● **PROBLEM STATEMENT**
Output exactly the lines below, starting with the line that has "black triangle: (195, 99)" and going on through the line that has "purple star: (128, 176) -> (241, 350), moved", both included, and no other lines.

*** MATERIALS PROVIDED ***

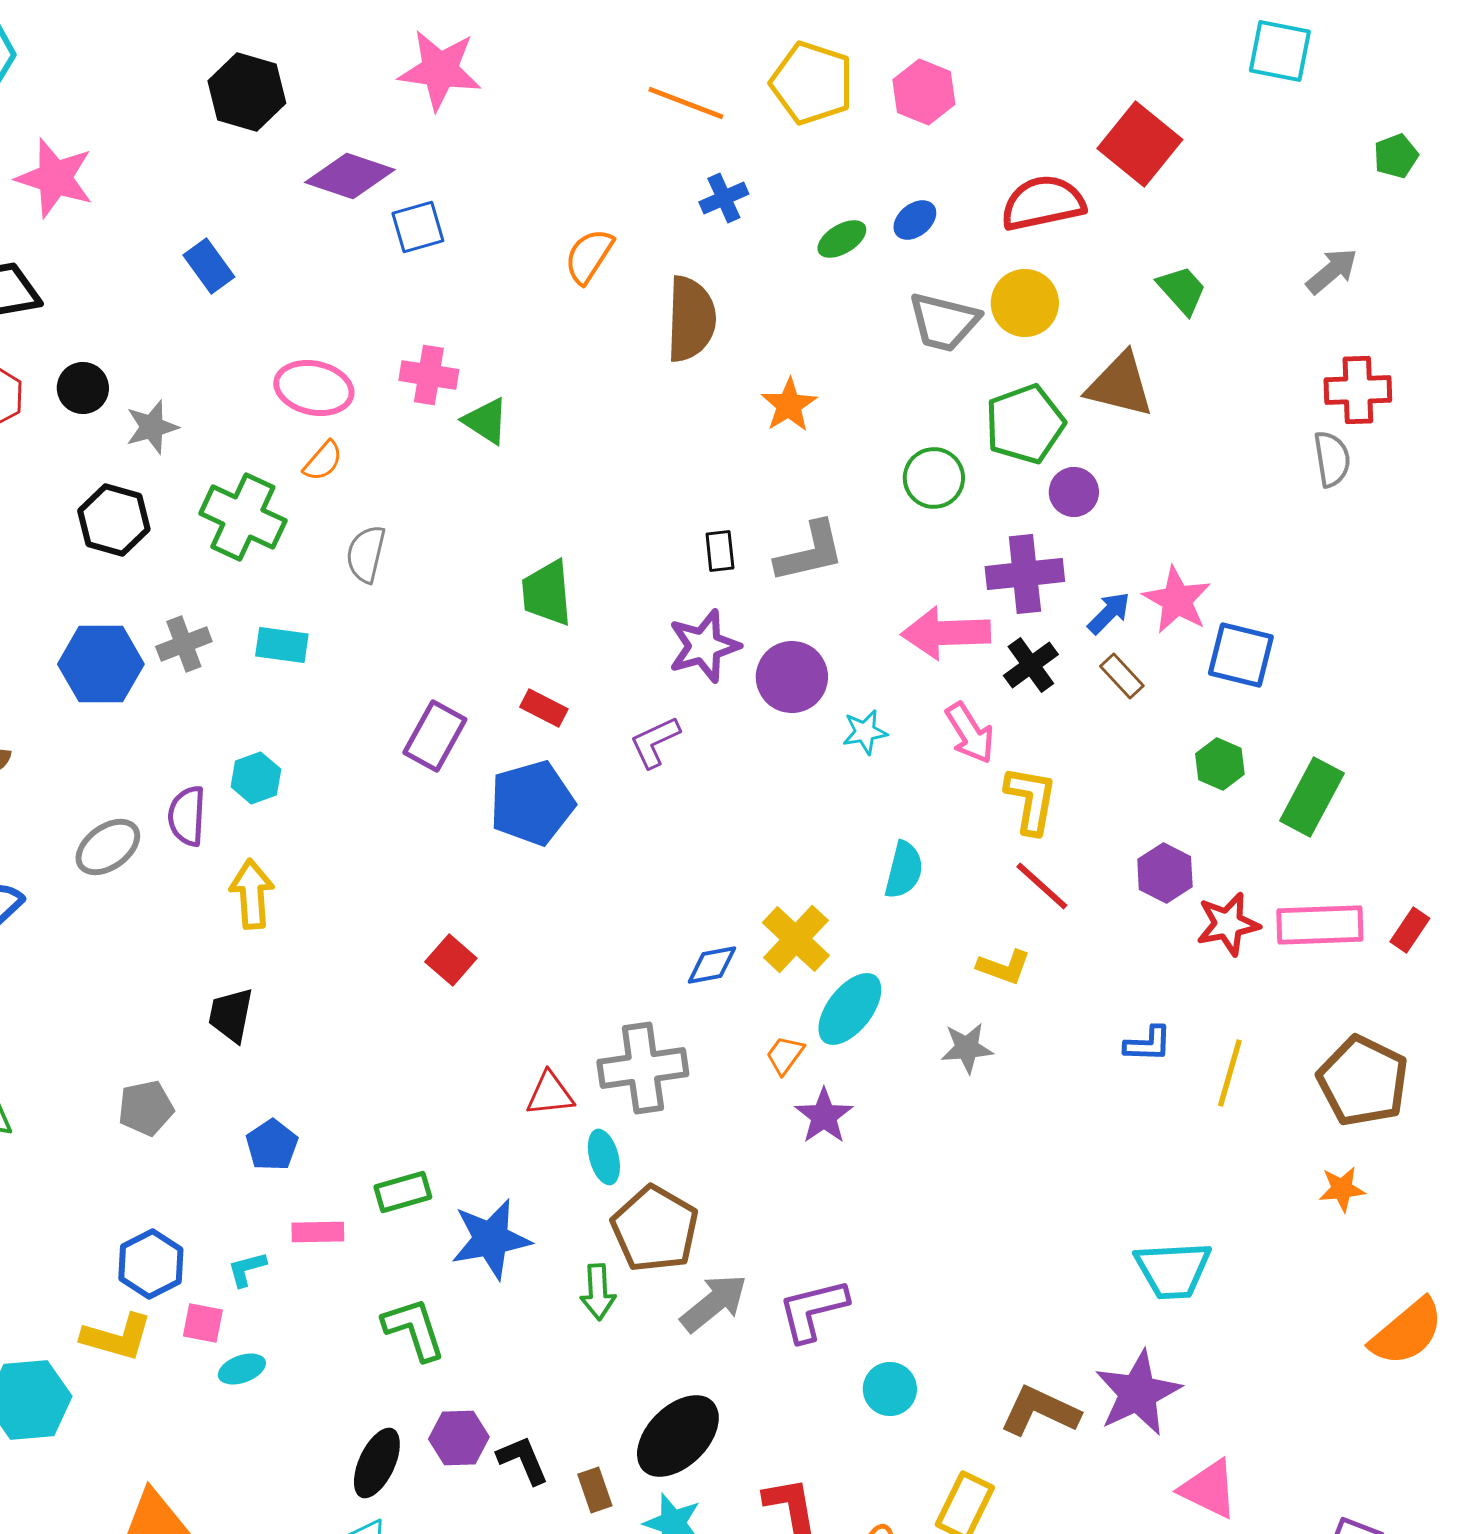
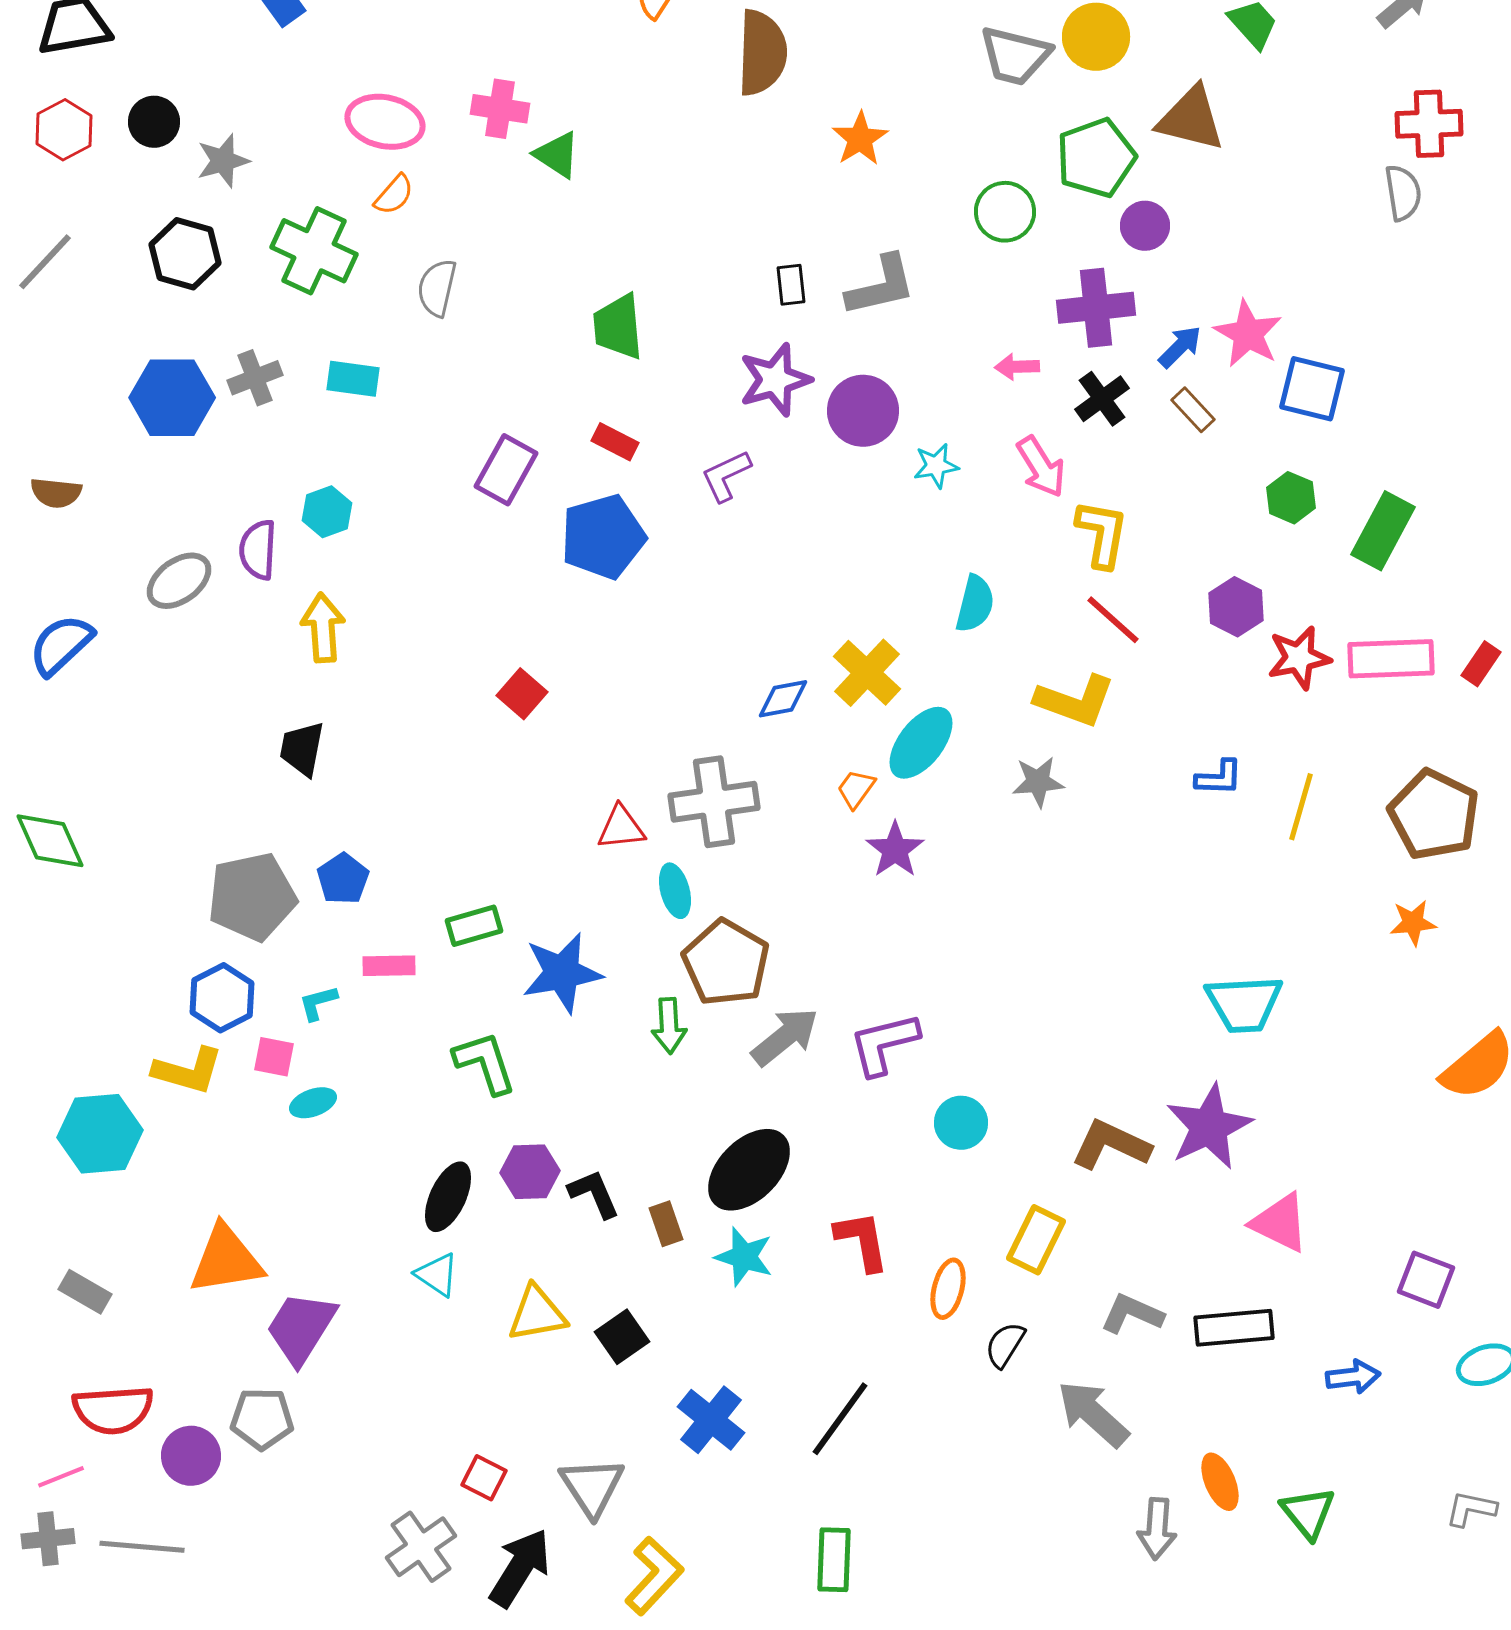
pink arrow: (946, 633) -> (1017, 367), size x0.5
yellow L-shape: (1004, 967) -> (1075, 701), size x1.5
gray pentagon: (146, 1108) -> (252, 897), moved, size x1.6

*** End of MATERIALS PROVIDED ***
*** MATERIALS PROVIDED ***

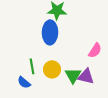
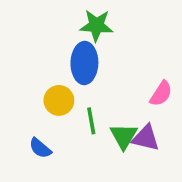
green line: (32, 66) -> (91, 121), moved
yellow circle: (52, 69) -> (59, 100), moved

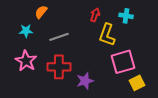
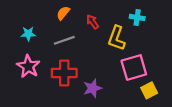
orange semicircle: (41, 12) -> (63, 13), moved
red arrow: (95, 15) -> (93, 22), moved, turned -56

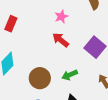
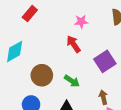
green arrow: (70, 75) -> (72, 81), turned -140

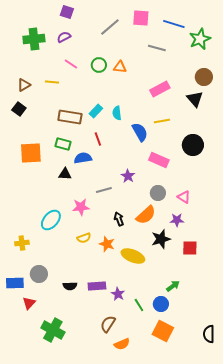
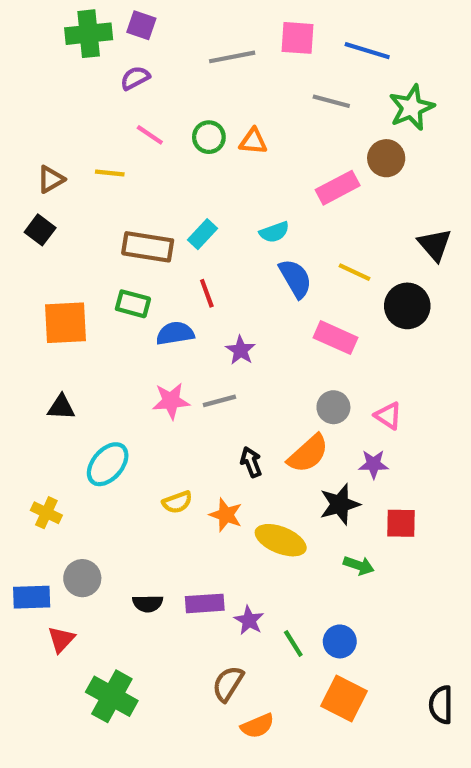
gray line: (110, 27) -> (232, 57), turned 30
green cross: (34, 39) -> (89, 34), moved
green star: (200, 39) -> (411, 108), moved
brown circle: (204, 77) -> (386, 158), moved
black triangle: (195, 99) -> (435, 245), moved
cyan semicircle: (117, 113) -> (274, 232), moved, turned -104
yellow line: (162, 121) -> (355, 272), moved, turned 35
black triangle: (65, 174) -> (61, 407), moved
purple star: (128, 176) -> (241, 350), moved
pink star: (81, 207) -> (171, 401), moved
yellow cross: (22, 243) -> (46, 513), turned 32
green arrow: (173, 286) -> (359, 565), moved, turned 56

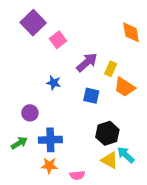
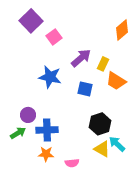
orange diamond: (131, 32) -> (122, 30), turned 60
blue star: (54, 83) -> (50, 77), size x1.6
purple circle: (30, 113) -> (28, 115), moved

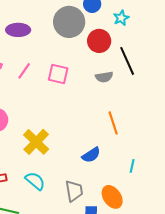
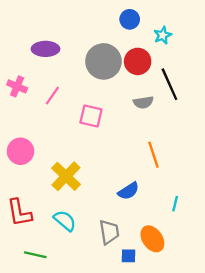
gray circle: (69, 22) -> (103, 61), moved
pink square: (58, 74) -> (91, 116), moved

*** End of MATERIALS PROVIDED ***

● **FINAL ANSWER**
black triangle: (195, 99) -> (435, 245), moved
cyan semicircle: (117, 113) -> (274, 232), moved, turned -104
yellow line: (162, 121) -> (355, 272), moved, turned 35
black triangle: (65, 174) -> (61, 407), moved
purple star: (128, 176) -> (241, 350), moved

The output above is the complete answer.